Tally the lines in these records that hold the string "zener", and reply with the number alone.

Data excerpts.

———

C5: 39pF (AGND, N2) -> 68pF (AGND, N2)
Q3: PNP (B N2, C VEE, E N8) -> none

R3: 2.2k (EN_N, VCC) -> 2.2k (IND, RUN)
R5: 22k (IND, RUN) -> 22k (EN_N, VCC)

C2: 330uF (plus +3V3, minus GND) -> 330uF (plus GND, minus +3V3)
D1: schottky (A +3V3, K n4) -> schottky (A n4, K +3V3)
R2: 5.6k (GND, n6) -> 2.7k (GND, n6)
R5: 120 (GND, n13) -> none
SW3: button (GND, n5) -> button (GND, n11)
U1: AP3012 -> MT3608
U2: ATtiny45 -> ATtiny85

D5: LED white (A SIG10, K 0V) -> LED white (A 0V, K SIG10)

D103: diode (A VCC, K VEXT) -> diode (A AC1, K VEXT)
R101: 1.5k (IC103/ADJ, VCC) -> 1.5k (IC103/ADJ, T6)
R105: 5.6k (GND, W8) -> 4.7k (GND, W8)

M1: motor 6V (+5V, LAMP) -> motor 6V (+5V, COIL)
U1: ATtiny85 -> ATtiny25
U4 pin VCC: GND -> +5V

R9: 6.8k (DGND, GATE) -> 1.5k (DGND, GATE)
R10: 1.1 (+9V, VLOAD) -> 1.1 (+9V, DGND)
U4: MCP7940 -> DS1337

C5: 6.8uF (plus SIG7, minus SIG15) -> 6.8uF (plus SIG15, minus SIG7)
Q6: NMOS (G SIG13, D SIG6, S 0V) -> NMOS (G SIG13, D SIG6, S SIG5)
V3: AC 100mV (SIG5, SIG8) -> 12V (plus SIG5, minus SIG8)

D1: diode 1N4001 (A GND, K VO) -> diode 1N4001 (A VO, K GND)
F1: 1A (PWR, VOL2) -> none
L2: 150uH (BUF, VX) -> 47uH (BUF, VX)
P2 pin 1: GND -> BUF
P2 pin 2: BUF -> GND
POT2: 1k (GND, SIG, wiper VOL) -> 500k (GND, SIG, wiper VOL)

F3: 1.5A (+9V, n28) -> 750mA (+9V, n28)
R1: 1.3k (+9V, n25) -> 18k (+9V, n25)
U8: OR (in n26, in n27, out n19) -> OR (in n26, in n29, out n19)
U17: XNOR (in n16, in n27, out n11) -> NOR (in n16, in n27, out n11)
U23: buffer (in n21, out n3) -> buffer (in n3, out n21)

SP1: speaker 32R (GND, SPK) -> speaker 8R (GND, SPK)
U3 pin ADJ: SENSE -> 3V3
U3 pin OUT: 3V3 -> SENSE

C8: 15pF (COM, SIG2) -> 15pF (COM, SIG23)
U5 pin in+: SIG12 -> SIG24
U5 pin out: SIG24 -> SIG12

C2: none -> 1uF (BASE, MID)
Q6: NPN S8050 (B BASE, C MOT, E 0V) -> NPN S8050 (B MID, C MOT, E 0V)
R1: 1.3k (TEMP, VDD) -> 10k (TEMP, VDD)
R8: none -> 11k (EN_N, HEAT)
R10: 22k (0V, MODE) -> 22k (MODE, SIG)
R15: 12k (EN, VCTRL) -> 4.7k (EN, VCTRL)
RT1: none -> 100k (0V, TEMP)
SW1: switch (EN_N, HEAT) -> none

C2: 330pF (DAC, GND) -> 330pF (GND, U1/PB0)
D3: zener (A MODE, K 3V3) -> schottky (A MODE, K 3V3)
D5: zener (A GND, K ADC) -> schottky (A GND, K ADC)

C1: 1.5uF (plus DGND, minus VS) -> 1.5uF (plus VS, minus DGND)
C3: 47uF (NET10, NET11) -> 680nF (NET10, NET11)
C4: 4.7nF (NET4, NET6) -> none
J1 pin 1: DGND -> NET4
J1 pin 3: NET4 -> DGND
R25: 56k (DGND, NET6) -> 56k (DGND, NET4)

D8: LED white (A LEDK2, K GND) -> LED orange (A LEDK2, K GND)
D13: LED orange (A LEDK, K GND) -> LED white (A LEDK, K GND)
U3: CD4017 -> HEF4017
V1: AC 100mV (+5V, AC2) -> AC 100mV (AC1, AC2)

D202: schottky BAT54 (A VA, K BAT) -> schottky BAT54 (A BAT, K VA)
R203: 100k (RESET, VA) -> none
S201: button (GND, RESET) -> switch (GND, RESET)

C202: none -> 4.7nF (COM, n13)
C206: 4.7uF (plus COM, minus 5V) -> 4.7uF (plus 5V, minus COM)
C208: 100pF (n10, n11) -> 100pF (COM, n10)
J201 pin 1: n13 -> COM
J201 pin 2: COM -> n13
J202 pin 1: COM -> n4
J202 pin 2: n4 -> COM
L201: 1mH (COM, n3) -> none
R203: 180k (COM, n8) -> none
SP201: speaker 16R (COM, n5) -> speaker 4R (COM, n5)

———

Output. 2